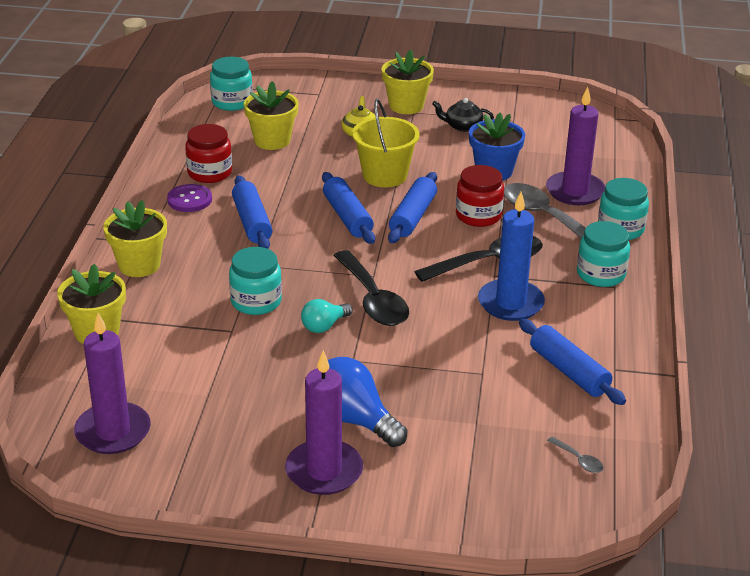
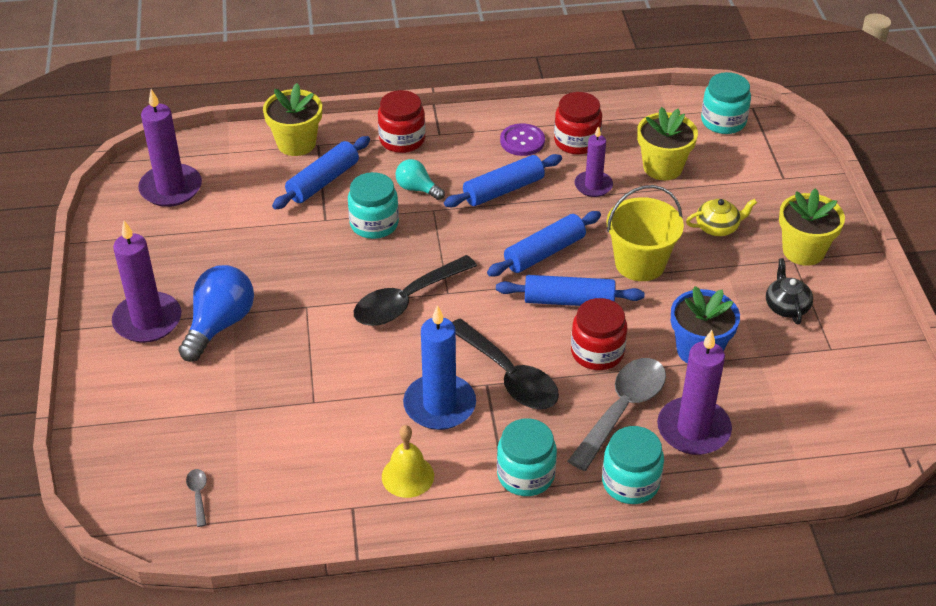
camera: 75 degrees right, 10 degrees up
(139, 265) = (402, 140): yellow flower pot -> red jar
(275, 177) = (593, 186): none -> purple candle
(324, 326) = (352, 276): turquoise light bulb -> turquoise light bulb (417, 189)
(568, 371) = (336, 469): blue rolling pin -> blue rolling pin (323, 181)
(578, 460) = (198, 495): grey spoon -> grey spoon turned 135 degrees clockwise
(587, 333) = (407, 476): none -> yellow bell

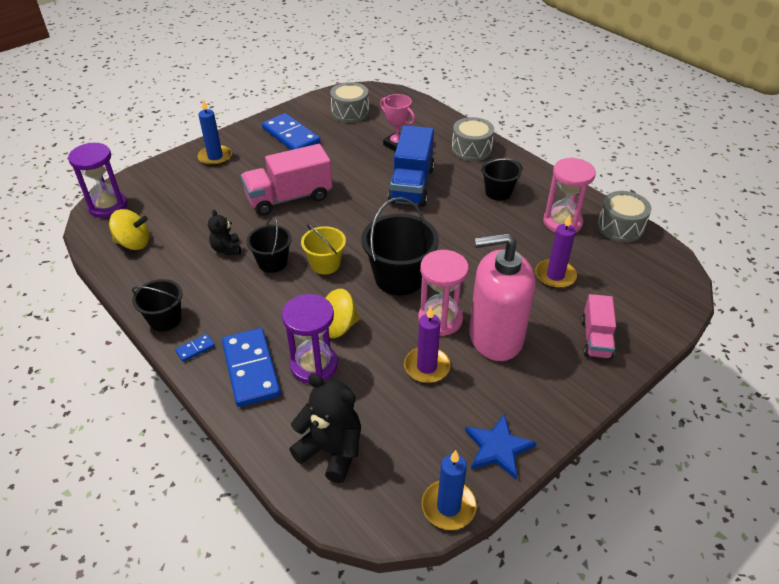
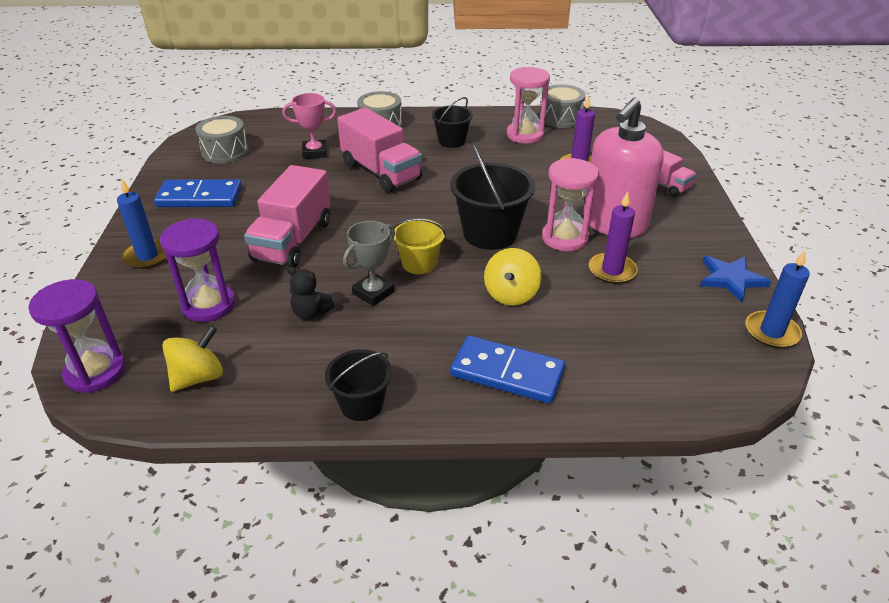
camera: 50 degrees left, 5 degrees down
(195, 349) = (434, 400): blue domino -> none
(272, 262) = (373, 293): black bucket -> grey trophy
(314, 365) = (545, 330): purple hourglass -> purple hourglass (209, 305)
(331, 450) = (659, 368): black teddy bear -> none
(411, 185) = (381, 172): blue truck -> pink truck

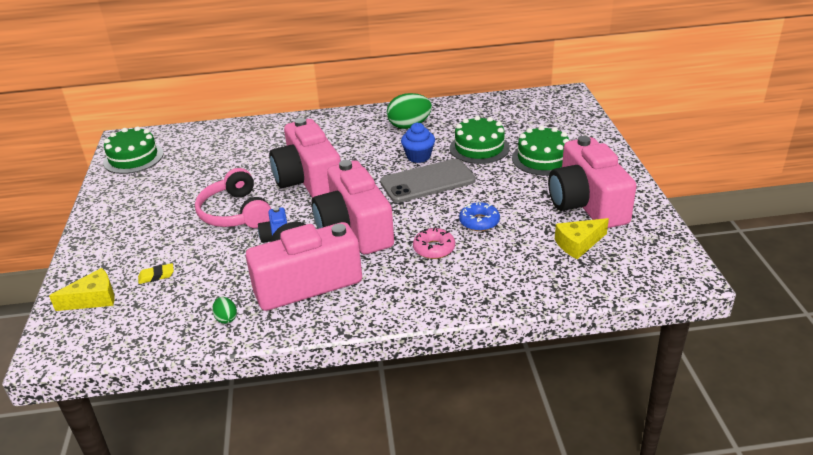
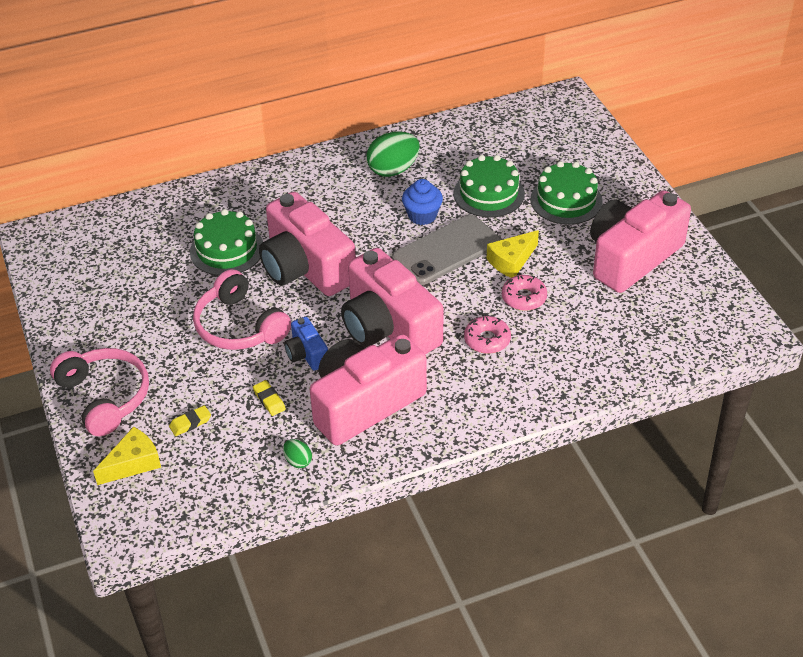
camera: 15 degrees left, 10 degrees up
(104, 248) = (105, 397): none -> pink headphones
(133, 158) = (65, 263): green cake -> green cake (227, 250)
(228, 268) = (269, 400): none -> yellow eraser
(479, 222) = (524, 298): blue donut -> pink donut
(578, 244) = (637, 311): yellow cheese -> yellow cheese (511, 261)
(586, 204) = (631, 257): pink camera -> pink camera turned 75 degrees clockwise

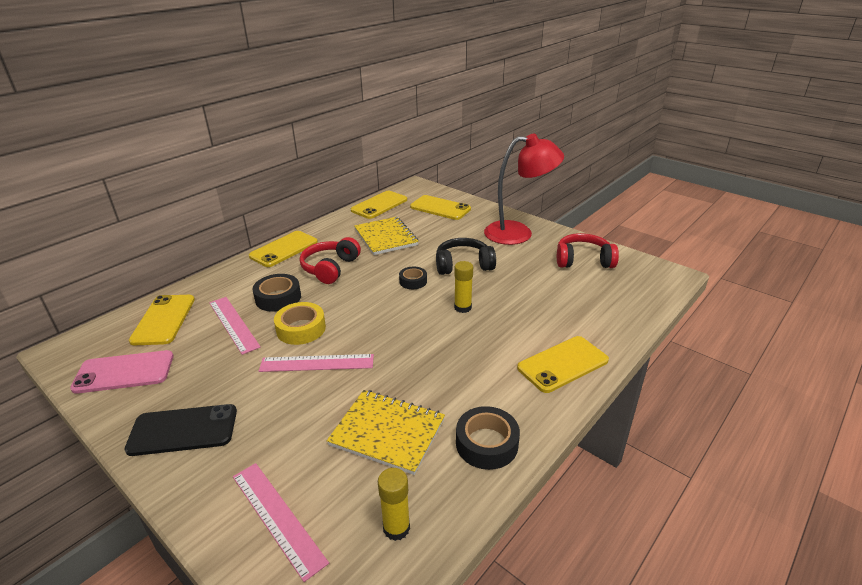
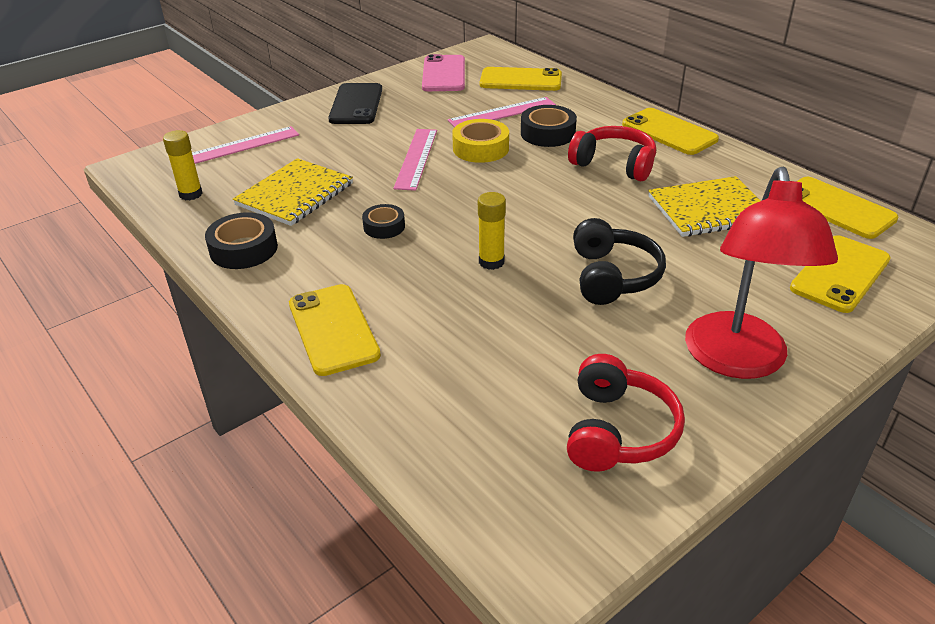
camera: 100 degrees right, 5 degrees up
(413, 281) = (569, 226): black tape -> black tape (384, 227)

WORK TASK → In the listing above, locate the line with "(324, 326) = (352, 276): turquoise" and the line with "(587, 333) = (407, 476): none -> yellow bell", then extract exactly those lines and every line between them, and nothing more.

SOLUTION BELOW →
(324, 326) = (352, 276): turquoise light bulb -> turquoise light bulb (417, 189)
(568, 371) = (336, 469): blue rolling pin -> blue rolling pin (323, 181)
(578, 460) = (198, 495): grey spoon -> grey spoon turned 135 degrees clockwise
(587, 333) = (407, 476): none -> yellow bell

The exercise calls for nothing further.